- Opening Delimiter -
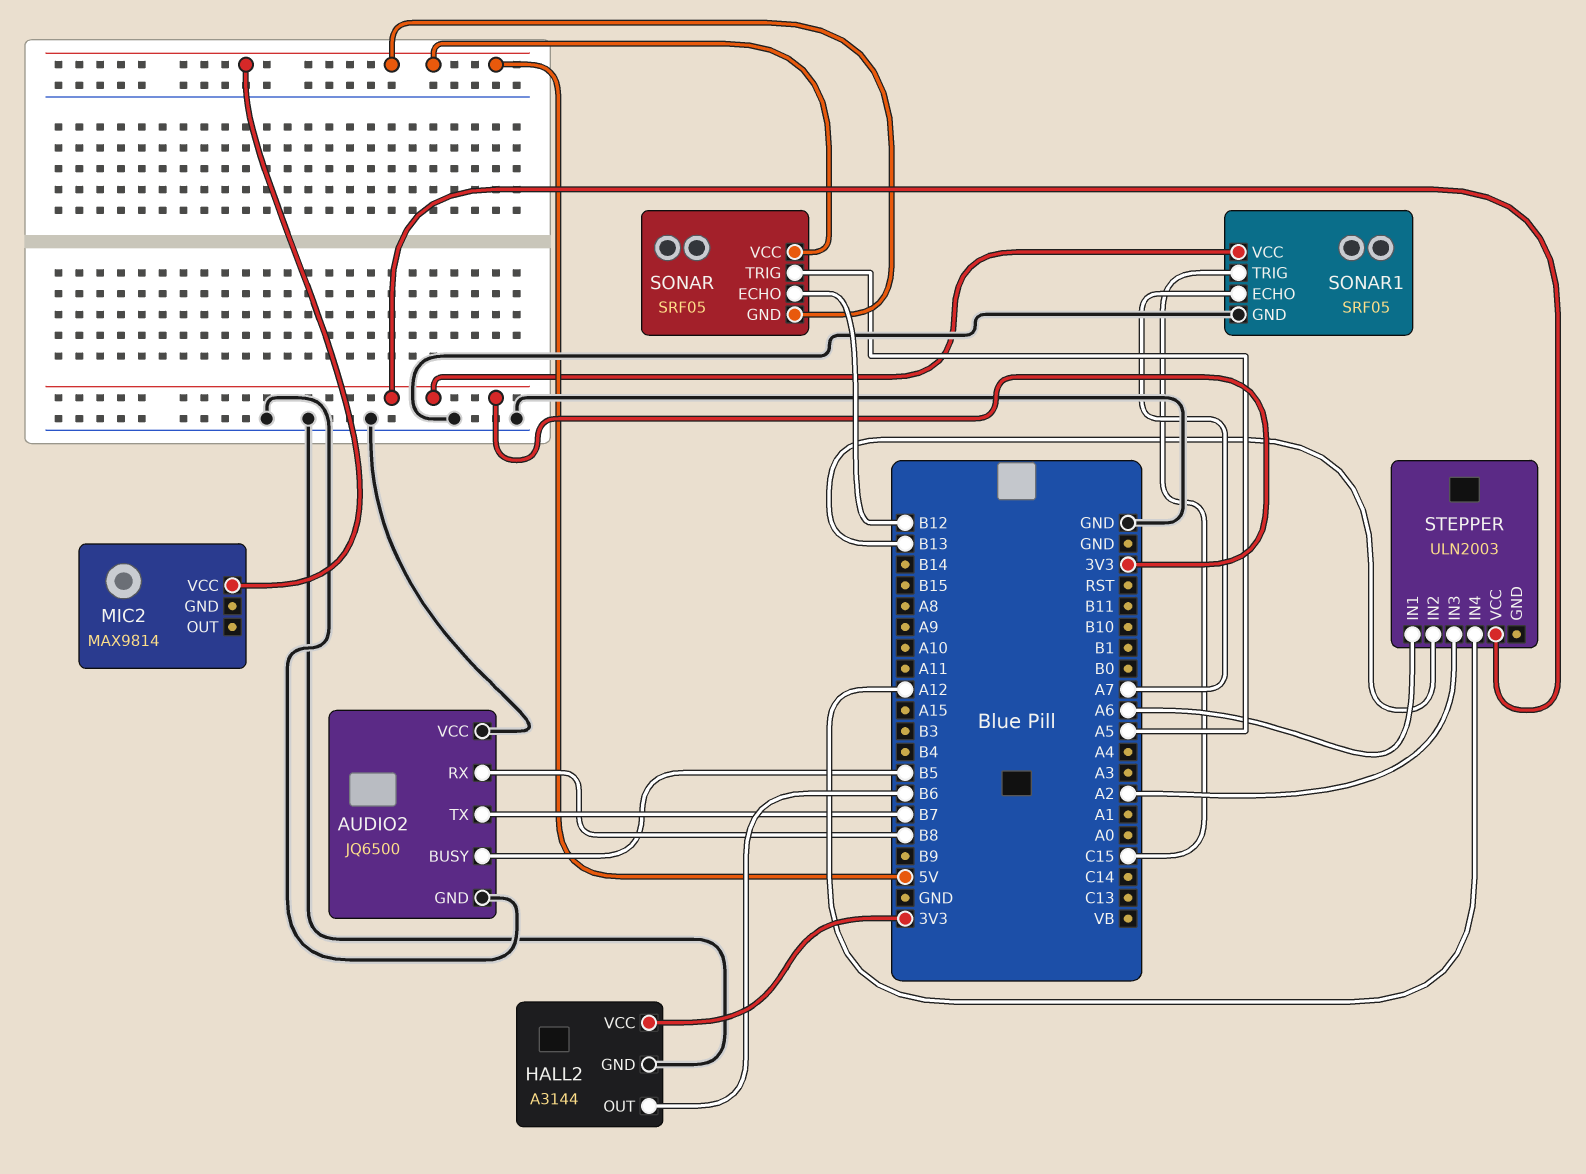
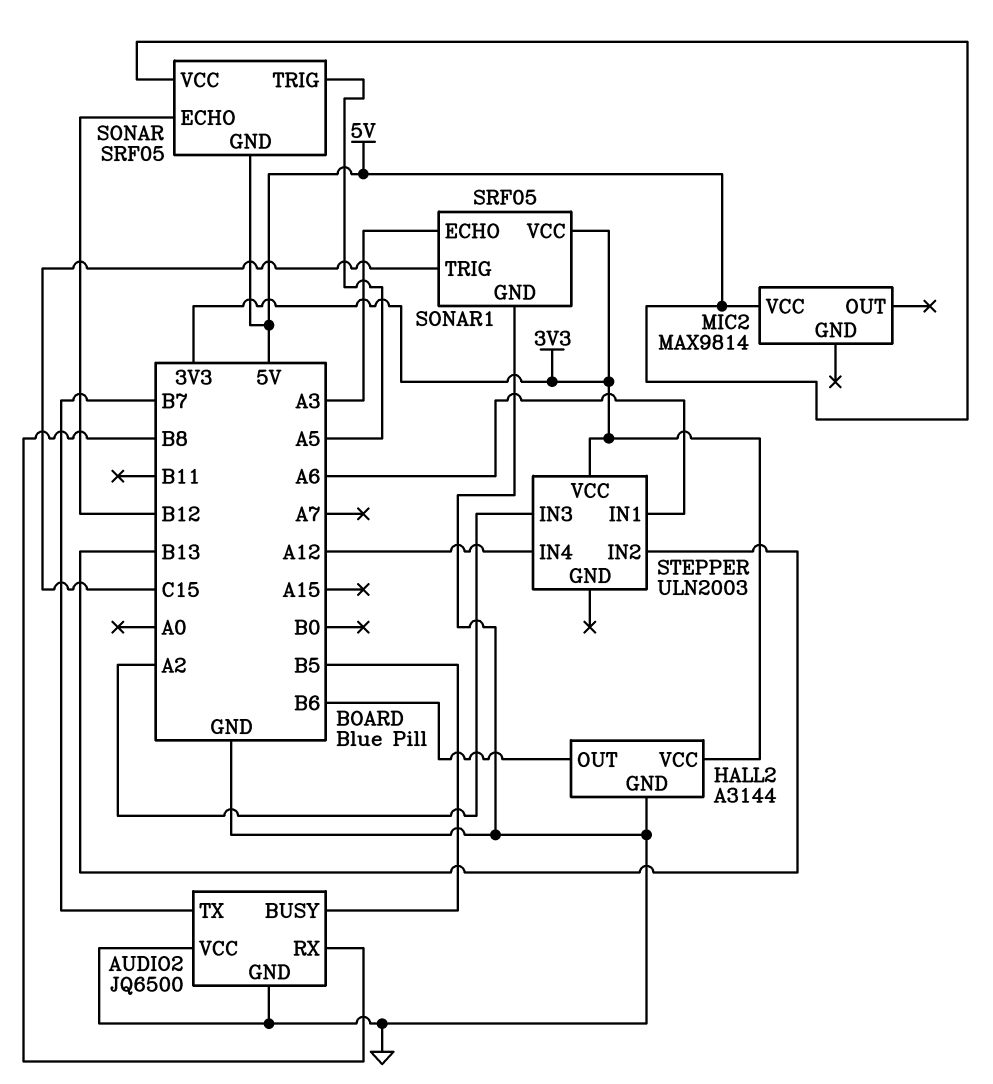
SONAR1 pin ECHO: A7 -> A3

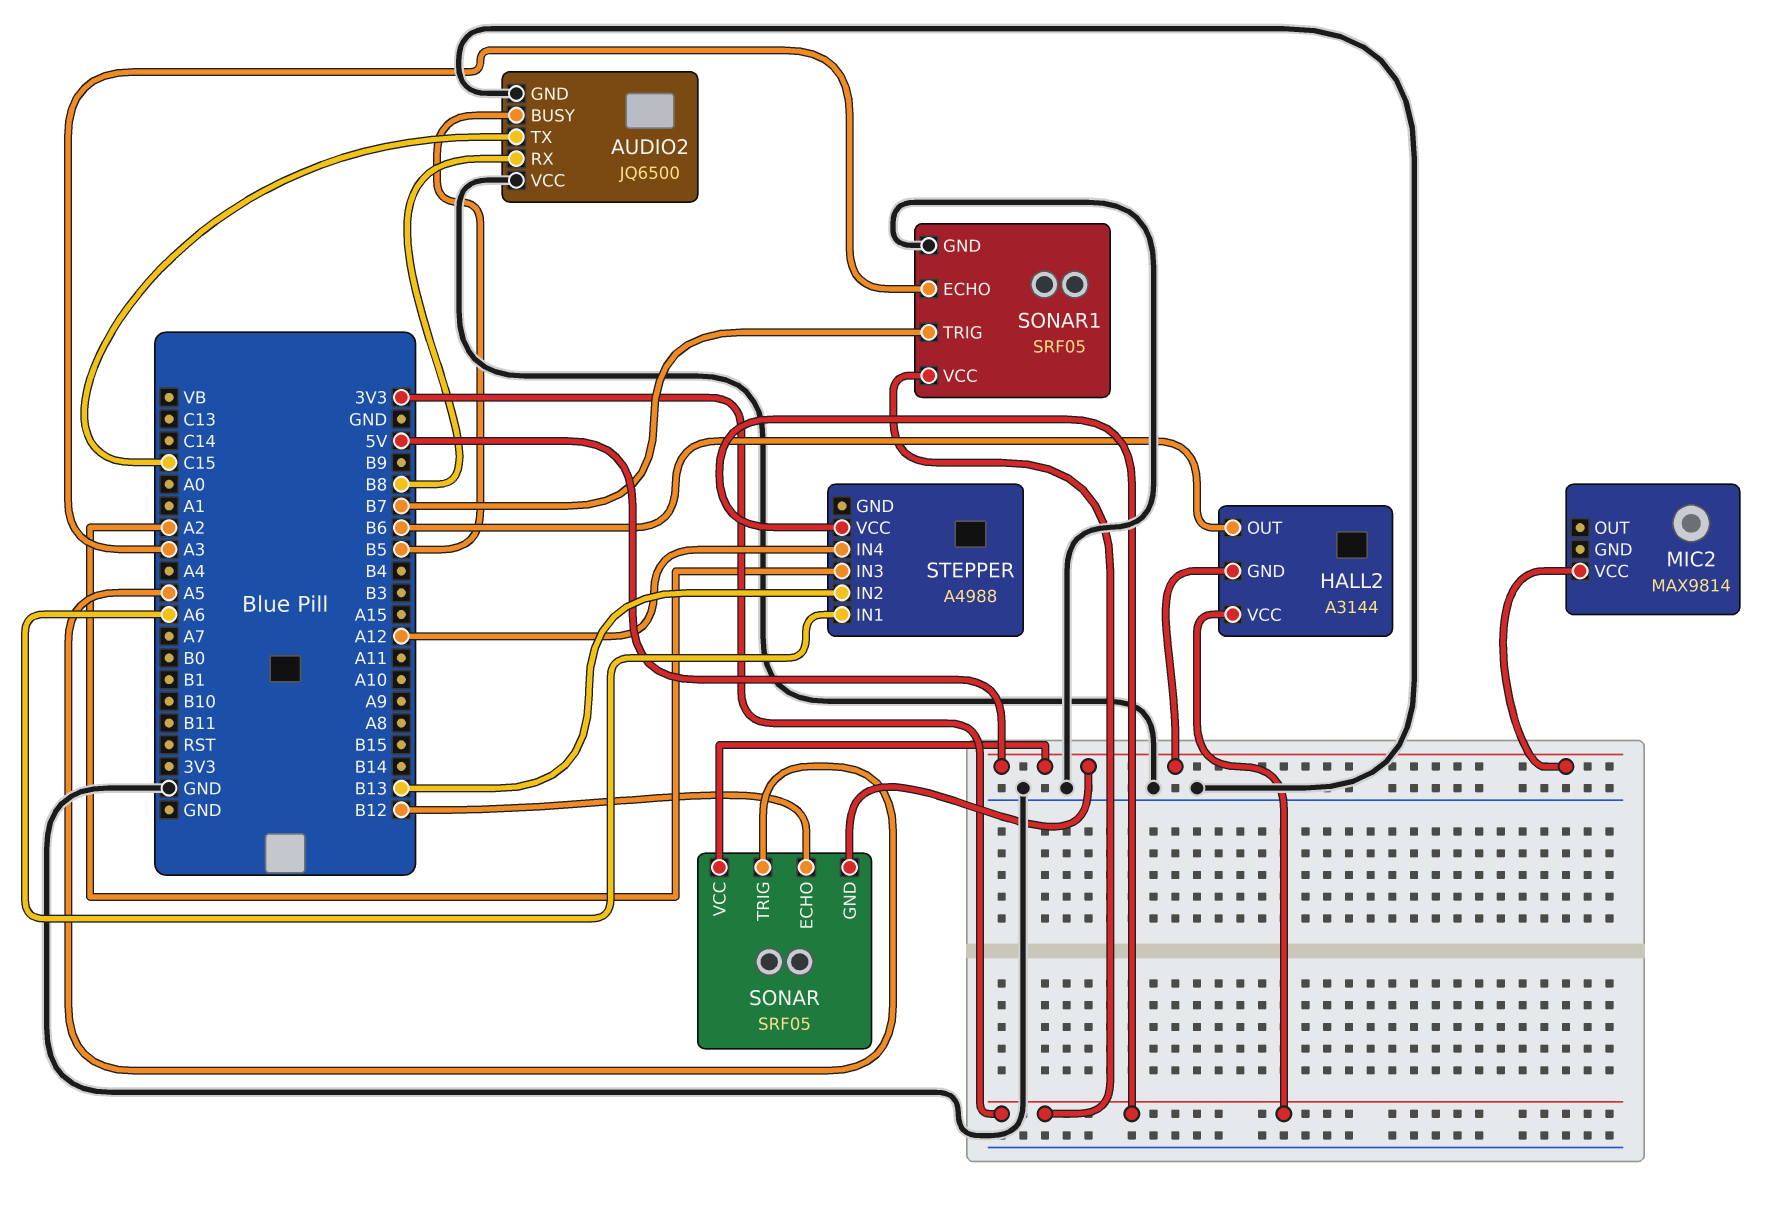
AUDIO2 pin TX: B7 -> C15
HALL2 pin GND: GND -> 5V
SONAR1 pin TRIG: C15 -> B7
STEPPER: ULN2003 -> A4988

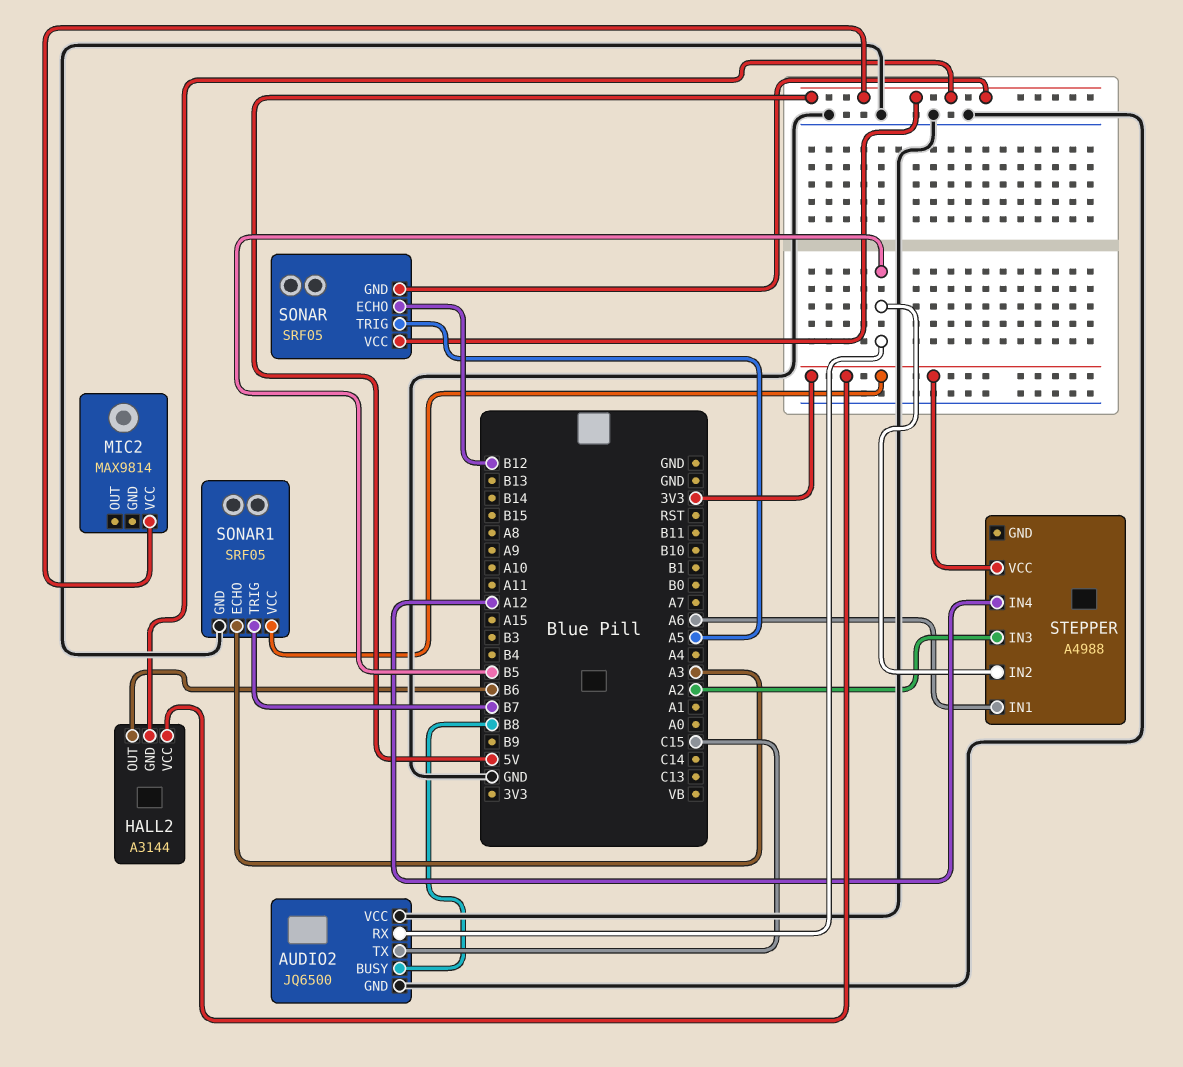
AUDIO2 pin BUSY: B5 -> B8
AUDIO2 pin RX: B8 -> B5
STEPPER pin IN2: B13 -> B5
- Closing Delimiter -
Check each line of the entries for "STEPPER" and copy those that have it.

> **Completed exercise**
STEPPER: ULN2003 -> A4988
STEPPER pin IN2: B13 -> B5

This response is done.